- What to do:
Print the records below exactly as they appear. Omit all pictures.
BEGIN
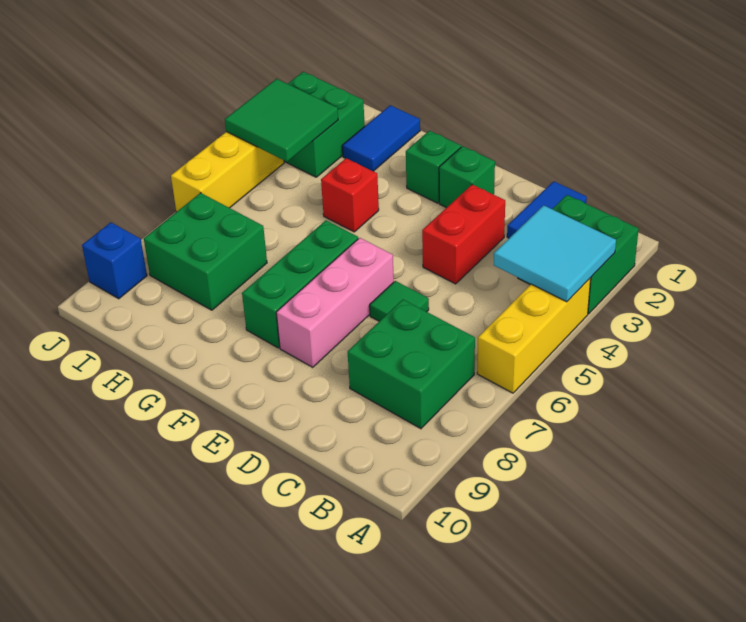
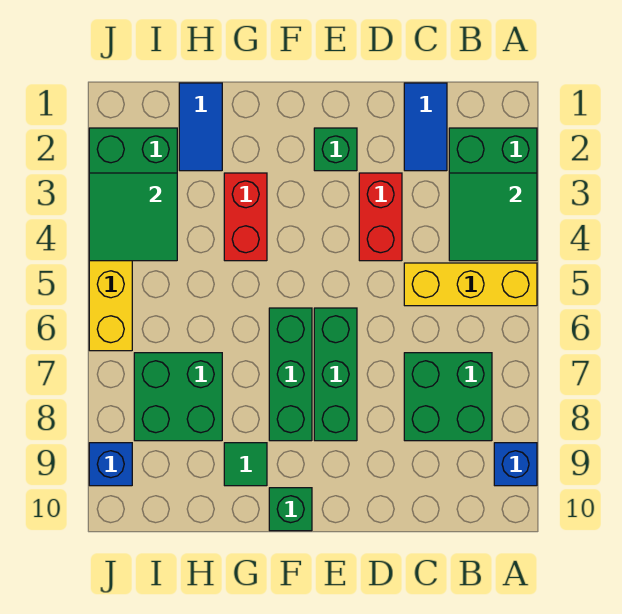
cyan tile A3:B4 level 2 -> green tile A3:B4 level 2
yellow brick A4:A6 level 1 -> yellow brick A5:C5 level 1
none -> blue brick A9 level 1
green tile D6 level 1 -> green tile G9 level 1
pink brick E6:E8 level 1 -> green brick E6:E8 level 1
green brick F2 level 1 -> green brick F10 level 1
red brick G4 level 1 -> red brick G3:G4 level 1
END
- Problem solution:
cyan tile A3:B4 level 2 -> green tile A3:B4 level 2
yellow brick A4:A6 level 1 -> yellow brick A5:C5 level 1
none -> blue brick A9 level 1
green tile D6 level 1 -> green tile G9 level 1
pink brick E6:E8 level 1 -> green brick E6:E8 level 1
green brick F2 level 1 -> green brick F10 level 1
red brick G4 level 1 -> red brick G3:G4 level 1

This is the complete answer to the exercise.